Work to be completed → Each line in the listing below that contains "green" should be returned.

• • • • •

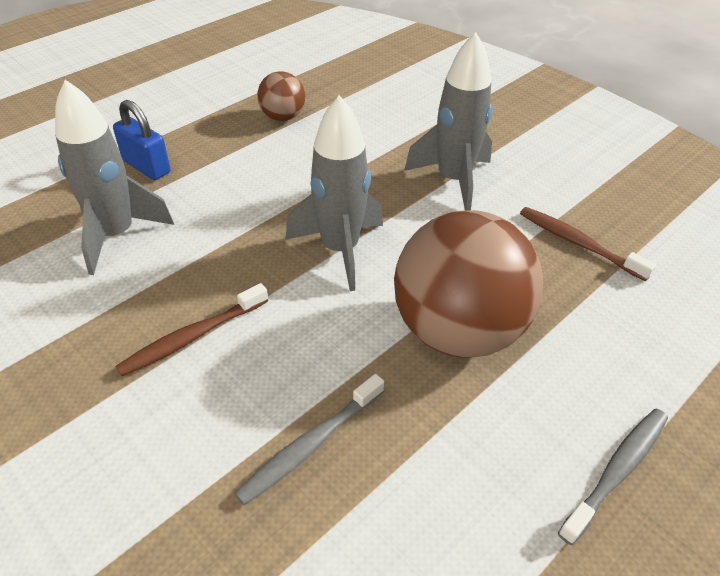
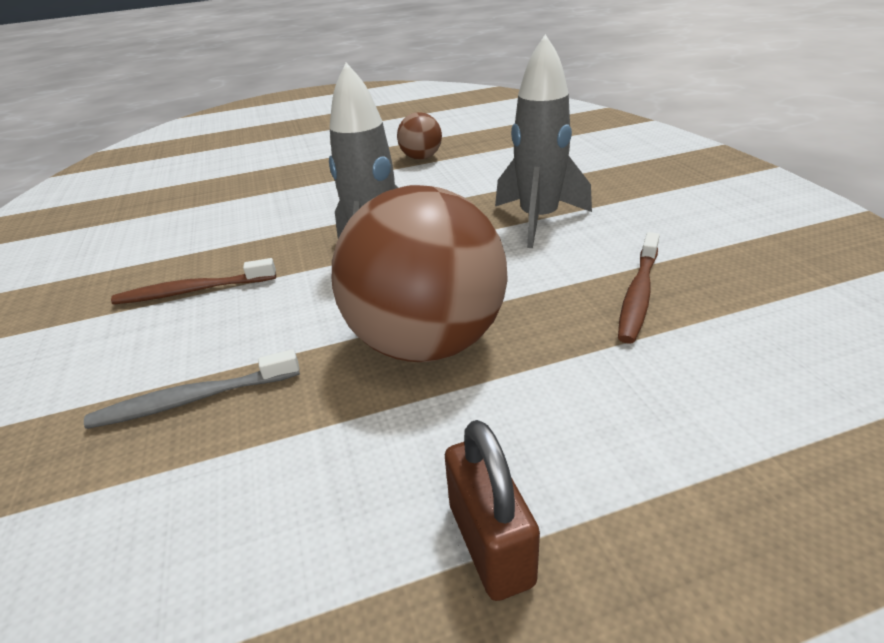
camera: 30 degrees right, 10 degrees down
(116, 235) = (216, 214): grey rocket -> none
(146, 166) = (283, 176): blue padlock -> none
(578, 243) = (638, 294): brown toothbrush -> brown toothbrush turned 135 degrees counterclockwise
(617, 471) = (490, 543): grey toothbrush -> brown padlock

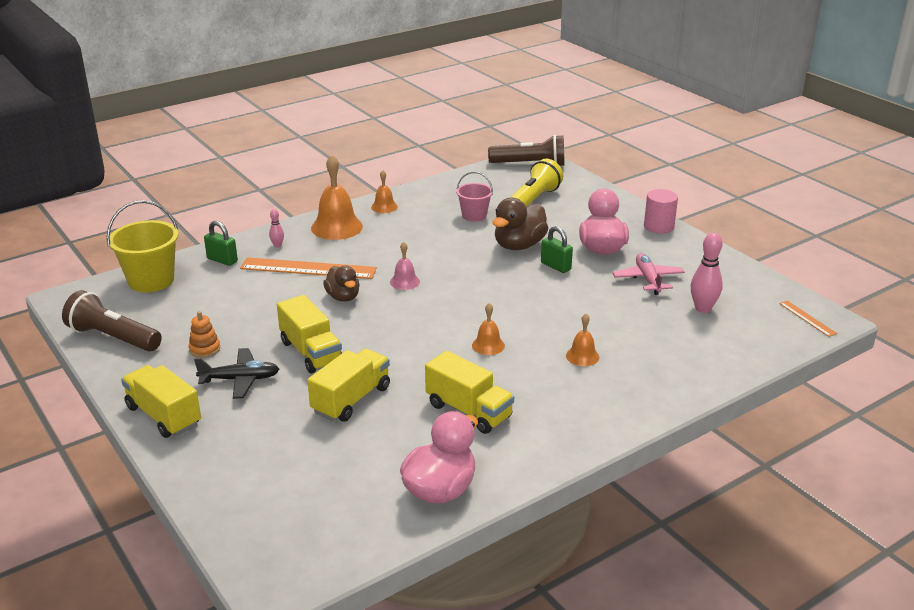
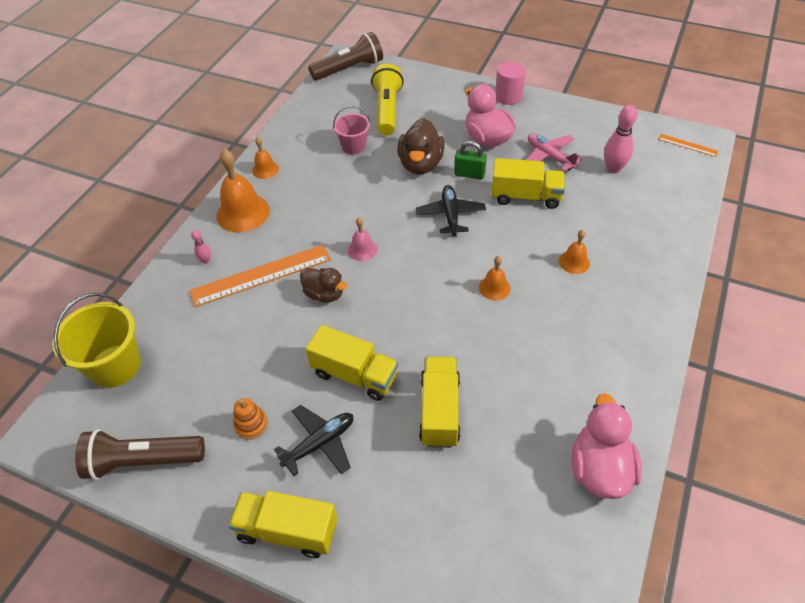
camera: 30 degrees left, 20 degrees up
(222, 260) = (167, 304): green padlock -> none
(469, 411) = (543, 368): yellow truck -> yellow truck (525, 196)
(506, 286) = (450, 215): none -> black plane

• • • • •

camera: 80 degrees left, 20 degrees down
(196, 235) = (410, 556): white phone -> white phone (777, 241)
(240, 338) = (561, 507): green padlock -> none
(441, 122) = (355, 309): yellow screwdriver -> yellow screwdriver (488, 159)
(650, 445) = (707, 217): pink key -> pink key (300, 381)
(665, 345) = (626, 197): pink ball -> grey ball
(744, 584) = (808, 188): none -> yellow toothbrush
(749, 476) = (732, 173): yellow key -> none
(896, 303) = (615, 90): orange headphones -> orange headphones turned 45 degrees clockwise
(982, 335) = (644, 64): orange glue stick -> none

• • • • •

Response to this exercise →
(222, 260) = (167, 304): green padlock -> none
(240, 338) = (561, 507): green padlock -> none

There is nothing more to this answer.